• [Exercise]:
From the records below, copy out exactly the lines from the one containing "treadmill: (123, 285)" to the one containing "filing cabinet: (333, 377)", both included. Add nothing else.

(Stored data)
* * *

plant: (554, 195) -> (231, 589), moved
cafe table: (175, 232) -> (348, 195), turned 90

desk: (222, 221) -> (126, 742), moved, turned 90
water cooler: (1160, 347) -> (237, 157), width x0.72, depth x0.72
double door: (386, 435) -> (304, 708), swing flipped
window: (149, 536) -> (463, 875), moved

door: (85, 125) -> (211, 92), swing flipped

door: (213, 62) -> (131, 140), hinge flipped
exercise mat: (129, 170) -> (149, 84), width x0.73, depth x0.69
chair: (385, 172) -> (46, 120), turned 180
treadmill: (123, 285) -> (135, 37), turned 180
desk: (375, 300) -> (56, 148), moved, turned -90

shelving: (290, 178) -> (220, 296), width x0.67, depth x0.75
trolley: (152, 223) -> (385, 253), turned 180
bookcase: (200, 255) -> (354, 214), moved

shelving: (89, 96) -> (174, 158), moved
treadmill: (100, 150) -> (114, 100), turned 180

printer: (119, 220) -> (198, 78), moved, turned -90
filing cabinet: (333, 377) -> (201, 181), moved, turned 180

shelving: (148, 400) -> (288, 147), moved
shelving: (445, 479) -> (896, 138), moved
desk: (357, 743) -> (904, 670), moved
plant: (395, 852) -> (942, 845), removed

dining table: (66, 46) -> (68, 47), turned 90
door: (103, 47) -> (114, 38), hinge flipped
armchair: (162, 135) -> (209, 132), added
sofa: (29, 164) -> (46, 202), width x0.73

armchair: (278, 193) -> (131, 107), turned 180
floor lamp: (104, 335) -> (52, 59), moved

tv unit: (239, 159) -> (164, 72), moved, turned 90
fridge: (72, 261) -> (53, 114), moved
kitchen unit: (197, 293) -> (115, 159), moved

* * *

• [Solved exercise]:
treadmill: (123, 285) -> (135, 37), turned 180
desk: (375, 300) -> (56, 148), moved, turned -90

shelving: (290, 178) -> (220, 296), width x0.67, depth x0.75
trolley: (152, 223) -> (385, 253), turned 180
bookcase: (200, 255) -> (354, 214), moved

shelving: (89, 96) -> (174, 158), moved
treadmill: (100, 150) -> (114, 100), turned 180

printer: (119, 220) -> (198, 78), moved, turned -90
filing cabinet: (333, 377) -> (201, 181), moved, turned 180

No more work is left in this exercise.